Exercise objective: Reproduce exactly the span of lines that opens with the line containing "green tile G3:H4" and closes with the last line of the entries below.

━━━━━ Recorded data ━━━━━

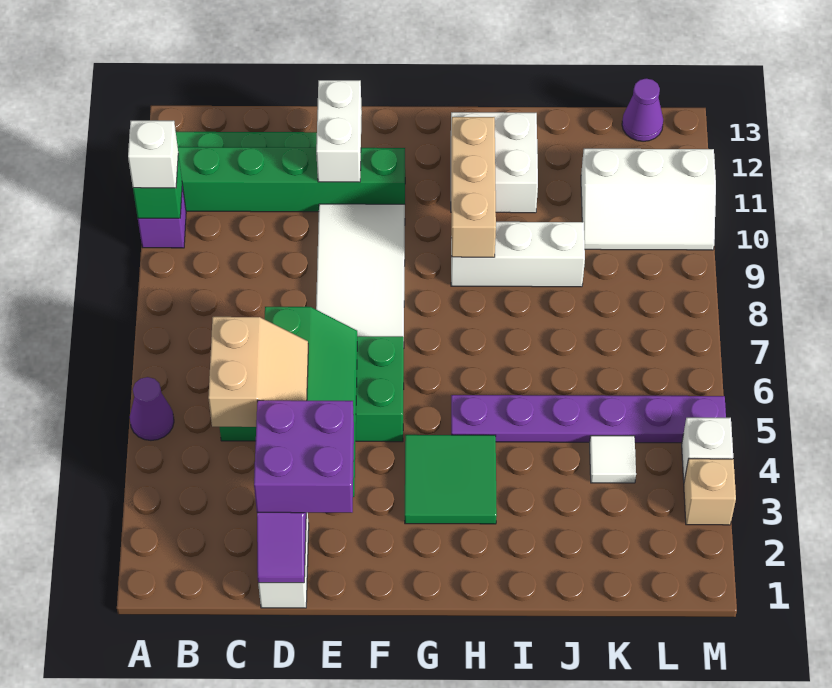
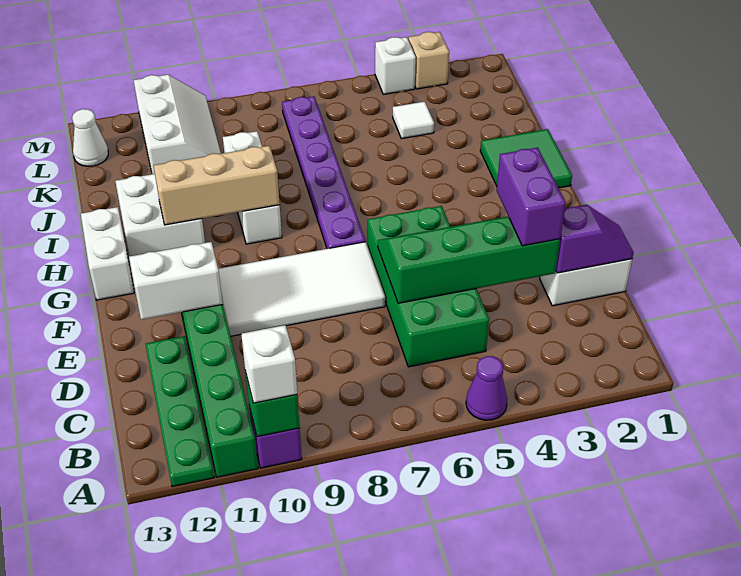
tan slope C4:D5 level 3 top C -> none
purple brick D2:E3 level 3 -> purple brick D3:E3 level 3
green tile G3:H4 level 1 -> green tile H1:I2 level 1
none -> white brick G13:H13 level 1
purple plate H5:M5 level 1 -> purple plate G7:L7 level 1
purple cone L13 level 1 -> white cone L13 level 1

━━━━━

Task output:
green tile G3:H4 level 1 -> green tile H1:I2 level 1
none -> white brick G13:H13 level 1
purple plate H5:M5 level 1 -> purple plate G7:L7 level 1
purple cone L13 level 1 -> white cone L13 level 1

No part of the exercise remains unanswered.